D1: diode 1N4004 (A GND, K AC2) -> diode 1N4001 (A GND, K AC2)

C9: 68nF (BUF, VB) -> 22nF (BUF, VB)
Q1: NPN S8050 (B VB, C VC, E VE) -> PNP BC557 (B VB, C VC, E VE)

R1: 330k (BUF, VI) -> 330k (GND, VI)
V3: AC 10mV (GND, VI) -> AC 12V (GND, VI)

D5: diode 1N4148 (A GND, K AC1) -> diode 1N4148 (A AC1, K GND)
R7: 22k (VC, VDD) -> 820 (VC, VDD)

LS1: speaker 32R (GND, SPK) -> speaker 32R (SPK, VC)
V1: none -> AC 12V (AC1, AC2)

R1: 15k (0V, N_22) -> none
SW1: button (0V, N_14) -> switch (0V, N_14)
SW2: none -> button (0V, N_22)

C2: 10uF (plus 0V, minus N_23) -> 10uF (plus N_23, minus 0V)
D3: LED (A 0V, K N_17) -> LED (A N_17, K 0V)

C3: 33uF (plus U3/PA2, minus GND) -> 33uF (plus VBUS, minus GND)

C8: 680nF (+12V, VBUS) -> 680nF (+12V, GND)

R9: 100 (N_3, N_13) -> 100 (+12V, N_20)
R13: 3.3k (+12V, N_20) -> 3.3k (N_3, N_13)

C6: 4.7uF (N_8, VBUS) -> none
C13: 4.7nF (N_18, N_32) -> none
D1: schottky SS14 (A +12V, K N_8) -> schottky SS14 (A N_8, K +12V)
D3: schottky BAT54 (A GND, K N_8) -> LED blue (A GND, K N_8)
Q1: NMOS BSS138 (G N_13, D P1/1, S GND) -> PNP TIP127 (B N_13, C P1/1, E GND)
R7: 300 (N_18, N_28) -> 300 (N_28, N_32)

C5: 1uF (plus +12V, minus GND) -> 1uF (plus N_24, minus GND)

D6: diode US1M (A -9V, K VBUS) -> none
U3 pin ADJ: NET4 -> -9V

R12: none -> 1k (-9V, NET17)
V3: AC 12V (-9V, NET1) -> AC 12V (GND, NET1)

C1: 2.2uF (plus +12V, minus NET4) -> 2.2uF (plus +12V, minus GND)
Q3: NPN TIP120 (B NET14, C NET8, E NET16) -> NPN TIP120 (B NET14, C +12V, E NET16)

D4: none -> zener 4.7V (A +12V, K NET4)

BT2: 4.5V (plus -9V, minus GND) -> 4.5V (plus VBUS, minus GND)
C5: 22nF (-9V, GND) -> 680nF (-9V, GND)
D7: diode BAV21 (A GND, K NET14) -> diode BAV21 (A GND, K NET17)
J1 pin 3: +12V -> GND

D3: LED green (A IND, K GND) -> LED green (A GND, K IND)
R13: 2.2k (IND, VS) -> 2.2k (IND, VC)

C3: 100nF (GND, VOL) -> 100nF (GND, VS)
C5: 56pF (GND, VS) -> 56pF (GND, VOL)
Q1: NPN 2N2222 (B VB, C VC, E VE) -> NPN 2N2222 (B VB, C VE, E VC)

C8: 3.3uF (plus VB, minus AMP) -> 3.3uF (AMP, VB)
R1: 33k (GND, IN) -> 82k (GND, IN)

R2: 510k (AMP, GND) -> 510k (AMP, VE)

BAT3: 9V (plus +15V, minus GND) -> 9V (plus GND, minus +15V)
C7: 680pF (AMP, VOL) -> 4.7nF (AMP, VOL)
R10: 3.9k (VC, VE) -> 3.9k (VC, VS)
◇ ◇ ◇ ◇ ◇ ◇ ◇
Among the entries above, how many lines hold the string "schottky"? Answer with the bare number.

> SOLUTION TO THE PROBLEM:
2